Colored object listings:
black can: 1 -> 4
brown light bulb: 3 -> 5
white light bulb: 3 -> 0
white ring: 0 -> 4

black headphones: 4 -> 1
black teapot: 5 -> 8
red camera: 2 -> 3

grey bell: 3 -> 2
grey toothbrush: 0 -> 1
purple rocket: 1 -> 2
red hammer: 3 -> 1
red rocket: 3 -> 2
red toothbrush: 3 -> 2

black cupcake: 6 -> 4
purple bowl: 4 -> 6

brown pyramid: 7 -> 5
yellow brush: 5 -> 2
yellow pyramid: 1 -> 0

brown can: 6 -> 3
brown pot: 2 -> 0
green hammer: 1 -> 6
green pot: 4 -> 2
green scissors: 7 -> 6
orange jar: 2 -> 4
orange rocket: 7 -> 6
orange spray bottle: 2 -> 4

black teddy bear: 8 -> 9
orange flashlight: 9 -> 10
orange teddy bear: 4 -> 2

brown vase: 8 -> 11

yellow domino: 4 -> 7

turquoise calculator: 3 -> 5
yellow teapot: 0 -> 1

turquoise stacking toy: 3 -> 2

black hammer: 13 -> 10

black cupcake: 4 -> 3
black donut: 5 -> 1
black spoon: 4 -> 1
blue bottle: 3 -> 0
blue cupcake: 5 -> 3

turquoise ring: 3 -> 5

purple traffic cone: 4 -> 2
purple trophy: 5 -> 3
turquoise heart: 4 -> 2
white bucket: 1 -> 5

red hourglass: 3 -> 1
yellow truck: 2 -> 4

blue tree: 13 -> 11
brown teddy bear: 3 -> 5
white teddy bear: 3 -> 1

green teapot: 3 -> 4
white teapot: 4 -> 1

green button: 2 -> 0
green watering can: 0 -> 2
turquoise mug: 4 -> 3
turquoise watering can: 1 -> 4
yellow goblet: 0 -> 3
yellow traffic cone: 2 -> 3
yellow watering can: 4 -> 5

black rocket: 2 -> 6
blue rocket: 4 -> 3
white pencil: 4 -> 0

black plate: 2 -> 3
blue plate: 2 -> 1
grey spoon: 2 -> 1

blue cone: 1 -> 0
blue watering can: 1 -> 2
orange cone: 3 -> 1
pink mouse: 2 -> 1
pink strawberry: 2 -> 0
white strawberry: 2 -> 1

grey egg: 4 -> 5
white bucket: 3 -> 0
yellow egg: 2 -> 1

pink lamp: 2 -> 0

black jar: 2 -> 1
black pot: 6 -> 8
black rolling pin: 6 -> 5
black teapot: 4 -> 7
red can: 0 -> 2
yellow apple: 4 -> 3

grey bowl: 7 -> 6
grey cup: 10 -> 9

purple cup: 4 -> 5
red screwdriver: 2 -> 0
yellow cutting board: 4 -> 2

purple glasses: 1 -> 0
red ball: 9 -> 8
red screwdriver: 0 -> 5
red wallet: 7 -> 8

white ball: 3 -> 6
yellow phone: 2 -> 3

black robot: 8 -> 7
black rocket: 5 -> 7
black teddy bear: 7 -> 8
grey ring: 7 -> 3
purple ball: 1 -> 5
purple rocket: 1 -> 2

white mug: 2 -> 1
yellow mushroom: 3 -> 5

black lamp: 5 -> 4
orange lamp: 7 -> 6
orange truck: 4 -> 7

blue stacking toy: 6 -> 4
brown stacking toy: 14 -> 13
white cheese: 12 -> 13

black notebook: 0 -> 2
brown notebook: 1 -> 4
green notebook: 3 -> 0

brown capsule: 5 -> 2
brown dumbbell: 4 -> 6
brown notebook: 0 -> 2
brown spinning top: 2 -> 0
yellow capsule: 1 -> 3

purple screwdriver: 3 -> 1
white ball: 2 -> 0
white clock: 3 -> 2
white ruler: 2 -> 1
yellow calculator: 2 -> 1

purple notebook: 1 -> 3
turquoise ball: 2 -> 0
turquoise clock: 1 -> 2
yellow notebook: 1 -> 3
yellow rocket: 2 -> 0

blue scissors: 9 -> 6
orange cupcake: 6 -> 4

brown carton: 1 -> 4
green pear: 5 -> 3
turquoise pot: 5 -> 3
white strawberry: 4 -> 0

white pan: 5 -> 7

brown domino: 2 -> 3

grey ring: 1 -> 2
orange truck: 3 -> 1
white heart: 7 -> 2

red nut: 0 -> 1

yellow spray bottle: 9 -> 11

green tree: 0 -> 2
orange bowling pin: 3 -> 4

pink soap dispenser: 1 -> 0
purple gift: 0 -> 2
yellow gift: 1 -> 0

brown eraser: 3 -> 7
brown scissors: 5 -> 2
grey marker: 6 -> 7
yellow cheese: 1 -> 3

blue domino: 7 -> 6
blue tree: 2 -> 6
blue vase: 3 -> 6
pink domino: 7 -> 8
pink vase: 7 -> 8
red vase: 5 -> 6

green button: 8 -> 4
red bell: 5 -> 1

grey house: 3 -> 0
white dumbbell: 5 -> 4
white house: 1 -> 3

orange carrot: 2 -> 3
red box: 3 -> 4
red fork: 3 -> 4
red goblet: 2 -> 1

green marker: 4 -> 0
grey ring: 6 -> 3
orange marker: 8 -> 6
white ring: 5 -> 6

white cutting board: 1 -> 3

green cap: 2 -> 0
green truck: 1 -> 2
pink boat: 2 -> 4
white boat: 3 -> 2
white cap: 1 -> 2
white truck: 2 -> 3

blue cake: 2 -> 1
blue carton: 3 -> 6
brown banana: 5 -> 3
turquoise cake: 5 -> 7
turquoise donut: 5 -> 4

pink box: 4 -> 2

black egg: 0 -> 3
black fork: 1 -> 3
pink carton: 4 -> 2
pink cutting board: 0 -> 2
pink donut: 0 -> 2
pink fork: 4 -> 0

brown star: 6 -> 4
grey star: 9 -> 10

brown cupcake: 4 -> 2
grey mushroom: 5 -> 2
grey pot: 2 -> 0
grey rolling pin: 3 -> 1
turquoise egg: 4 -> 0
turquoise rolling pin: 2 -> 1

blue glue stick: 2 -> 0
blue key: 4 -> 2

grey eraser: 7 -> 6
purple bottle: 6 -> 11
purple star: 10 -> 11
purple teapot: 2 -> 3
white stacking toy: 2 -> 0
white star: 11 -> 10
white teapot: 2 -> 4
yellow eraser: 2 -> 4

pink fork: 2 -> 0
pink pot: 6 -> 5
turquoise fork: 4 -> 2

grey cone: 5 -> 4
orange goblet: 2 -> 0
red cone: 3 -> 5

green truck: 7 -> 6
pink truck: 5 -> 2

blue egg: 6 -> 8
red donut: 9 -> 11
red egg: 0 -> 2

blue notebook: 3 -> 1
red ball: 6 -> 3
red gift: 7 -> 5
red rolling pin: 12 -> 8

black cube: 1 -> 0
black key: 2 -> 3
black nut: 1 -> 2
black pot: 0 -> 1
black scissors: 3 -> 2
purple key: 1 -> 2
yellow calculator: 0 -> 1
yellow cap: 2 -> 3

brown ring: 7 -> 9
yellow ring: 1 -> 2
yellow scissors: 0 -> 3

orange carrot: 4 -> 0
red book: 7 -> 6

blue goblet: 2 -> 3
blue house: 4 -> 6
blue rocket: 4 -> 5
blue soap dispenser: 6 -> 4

• Exercise prompt: All the lines above are to be copied exactly, with none left out.

• Exercise solution:
black can: 1 -> 4
brown light bulb: 3 -> 5
white light bulb: 3 -> 0
white ring: 0 -> 4

black headphones: 4 -> 1
black teapot: 5 -> 8
red camera: 2 -> 3

grey bell: 3 -> 2
grey toothbrush: 0 -> 1
purple rocket: 1 -> 2
red hammer: 3 -> 1
red rocket: 3 -> 2
red toothbrush: 3 -> 2

black cupcake: 6 -> 4
purple bowl: 4 -> 6

brown pyramid: 7 -> 5
yellow brush: 5 -> 2
yellow pyramid: 1 -> 0

brown can: 6 -> 3
brown pot: 2 -> 0
green hammer: 1 -> 6
green pot: 4 -> 2
green scissors: 7 -> 6
orange jar: 2 -> 4
orange rocket: 7 -> 6
orange spray bottle: 2 -> 4

black teddy bear: 8 -> 9
orange flashlight: 9 -> 10
orange teddy bear: 4 -> 2

brown vase: 8 -> 11

yellow domino: 4 -> 7

turquoise calculator: 3 -> 5
yellow teapot: 0 -> 1

turquoise stacking toy: 3 -> 2

black hammer: 13 -> 10

black cupcake: 4 -> 3
black donut: 5 -> 1
black spoon: 4 -> 1
blue bottle: 3 -> 0
blue cupcake: 5 -> 3

turquoise ring: 3 -> 5

purple traffic cone: 4 -> 2
purple trophy: 5 -> 3
turquoise heart: 4 -> 2
white bucket: 1 -> 5

red hourglass: 3 -> 1
yellow truck: 2 -> 4

blue tree: 13 -> 11
brown teddy bear: 3 -> 5
white teddy bear: 3 -> 1

green teapot: 3 -> 4
white teapot: 4 -> 1

green button: 2 -> 0
green watering can: 0 -> 2
turquoise mug: 4 -> 3
turquoise watering can: 1 -> 4
yellow goblet: 0 -> 3
yellow traffic cone: 2 -> 3
yellow watering can: 4 -> 5

black rocket: 2 -> 6
blue rocket: 4 -> 3
white pencil: 4 -> 0

black plate: 2 -> 3
blue plate: 2 -> 1
grey spoon: 2 -> 1

blue cone: 1 -> 0
blue watering can: 1 -> 2
orange cone: 3 -> 1
pink mouse: 2 -> 1
pink strawberry: 2 -> 0
white strawberry: 2 -> 1

grey egg: 4 -> 5
white bucket: 3 -> 0
yellow egg: 2 -> 1

pink lamp: 2 -> 0

black jar: 2 -> 1
black pot: 6 -> 8
black rolling pin: 6 -> 5
black teapot: 4 -> 7
red can: 0 -> 2
yellow apple: 4 -> 3

grey bowl: 7 -> 6
grey cup: 10 -> 9

purple cup: 4 -> 5
red screwdriver: 2 -> 0
yellow cutting board: 4 -> 2

purple glasses: 1 -> 0
red ball: 9 -> 8
red screwdriver: 0 -> 5
red wallet: 7 -> 8

white ball: 3 -> 6
yellow phone: 2 -> 3

black robot: 8 -> 7
black rocket: 5 -> 7
black teddy bear: 7 -> 8
grey ring: 7 -> 3
purple ball: 1 -> 5
purple rocket: 1 -> 2

white mug: 2 -> 1
yellow mushroom: 3 -> 5

black lamp: 5 -> 4
orange lamp: 7 -> 6
orange truck: 4 -> 7

blue stacking toy: 6 -> 4
brown stacking toy: 14 -> 13
white cheese: 12 -> 13

black notebook: 0 -> 2
brown notebook: 1 -> 4
green notebook: 3 -> 0

brown capsule: 5 -> 2
brown dumbbell: 4 -> 6
brown notebook: 0 -> 2
brown spinning top: 2 -> 0
yellow capsule: 1 -> 3

purple screwdriver: 3 -> 1
white ball: 2 -> 0
white clock: 3 -> 2
white ruler: 2 -> 1
yellow calculator: 2 -> 1

purple notebook: 1 -> 3
turquoise ball: 2 -> 0
turquoise clock: 1 -> 2
yellow notebook: 1 -> 3
yellow rocket: 2 -> 0

blue scissors: 9 -> 6
orange cupcake: 6 -> 4

brown carton: 1 -> 4
green pear: 5 -> 3
turquoise pot: 5 -> 3
white strawberry: 4 -> 0

white pan: 5 -> 7

brown domino: 2 -> 3

grey ring: 1 -> 2
orange truck: 3 -> 1
white heart: 7 -> 2

red nut: 0 -> 1

yellow spray bottle: 9 -> 11

green tree: 0 -> 2
orange bowling pin: 3 -> 4

pink soap dispenser: 1 -> 0
purple gift: 0 -> 2
yellow gift: 1 -> 0

brown eraser: 3 -> 7
brown scissors: 5 -> 2
grey marker: 6 -> 7
yellow cheese: 1 -> 3

blue domino: 7 -> 6
blue tree: 2 -> 6
blue vase: 3 -> 6
pink domino: 7 -> 8
pink vase: 7 -> 8
red vase: 5 -> 6

green button: 8 -> 4
red bell: 5 -> 1

grey house: 3 -> 0
white dumbbell: 5 -> 4
white house: 1 -> 3

orange carrot: 2 -> 3
red box: 3 -> 4
red fork: 3 -> 4
red goblet: 2 -> 1

green marker: 4 -> 0
grey ring: 6 -> 3
orange marker: 8 -> 6
white ring: 5 -> 6

white cutting board: 1 -> 3

green cap: 2 -> 0
green truck: 1 -> 2
pink boat: 2 -> 4
white boat: 3 -> 2
white cap: 1 -> 2
white truck: 2 -> 3

blue cake: 2 -> 1
blue carton: 3 -> 6
brown banana: 5 -> 3
turquoise cake: 5 -> 7
turquoise donut: 5 -> 4

pink box: 4 -> 2

black egg: 0 -> 3
black fork: 1 -> 3
pink carton: 4 -> 2
pink cutting board: 0 -> 2
pink donut: 0 -> 2
pink fork: 4 -> 0

brown star: 6 -> 4
grey star: 9 -> 10

brown cupcake: 4 -> 2
grey mushroom: 5 -> 2
grey pot: 2 -> 0
grey rolling pin: 3 -> 1
turquoise egg: 4 -> 0
turquoise rolling pin: 2 -> 1

blue glue stick: 2 -> 0
blue key: 4 -> 2

grey eraser: 7 -> 6
purple bottle: 6 -> 11
purple star: 10 -> 11
purple teapot: 2 -> 3
white stacking toy: 2 -> 0
white star: 11 -> 10
white teapot: 2 -> 4
yellow eraser: 2 -> 4

pink fork: 2 -> 0
pink pot: 6 -> 5
turquoise fork: 4 -> 2

grey cone: 5 -> 4
orange goblet: 2 -> 0
red cone: 3 -> 5

green truck: 7 -> 6
pink truck: 5 -> 2

blue egg: 6 -> 8
red donut: 9 -> 11
red egg: 0 -> 2

blue notebook: 3 -> 1
red ball: 6 -> 3
red gift: 7 -> 5
red rolling pin: 12 -> 8

black cube: 1 -> 0
black key: 2 -> 3
black nut: 1 -> 2
black pot: 0 -> 1
black scissors: 3 -> 2
purple key: 1 -> 2
yellow calculator: 0 -> 1
yellow cap: 2 -> 3

brown ring: 7 -> 9
yellow ring: 1 -> 2
yellow scissors: 0 -> 3

orange carrot: 4 -> 0
red book: 7 -> 6

blue goblet: 2 -> 3
blue house: 4 -> 6
blue rocket: 4 -> 5
blue soap dispenser: 6 -> 4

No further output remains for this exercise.